**Activity**
Leave out the pictures and transcribe the rest of the records exactly.

Collected data:
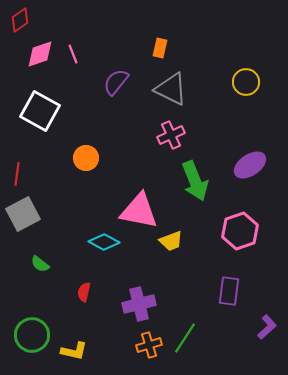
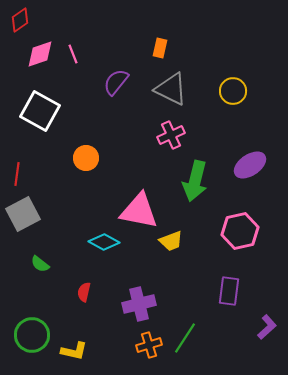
yellow circle: moved 13 px left, 9 px down
green arrow: rotated 36 degrees clockwise
pink hexagon: rotated 6 degrees clockwise
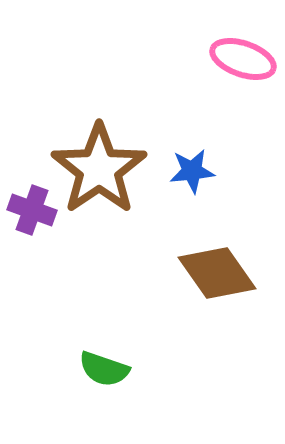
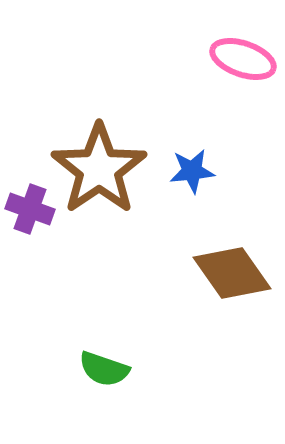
purple cross: moved 2 px left, 1 px up
brown diamond: moved 15 px right
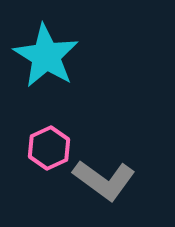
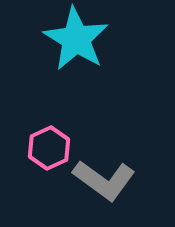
cyan star: moved 30 px right, 17 px up
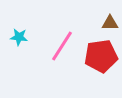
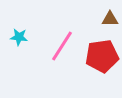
brown triangle: moved 4 px up
red pentagon: moved 1 px right
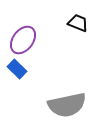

**Exercise answer**
yellow circle: moved 13 px left, 9 px down
green arrow: rotated 36 degrees clockwise
pink hexagon: rotated 6 degrees clockwise
purple cross: moved 2 px left, 1 px up
brown diamond: moved 15 px right
cyan star: moved 30 px right, 17 px up
brown triangle: moved 4 px up
red pentagon: moved 1 px right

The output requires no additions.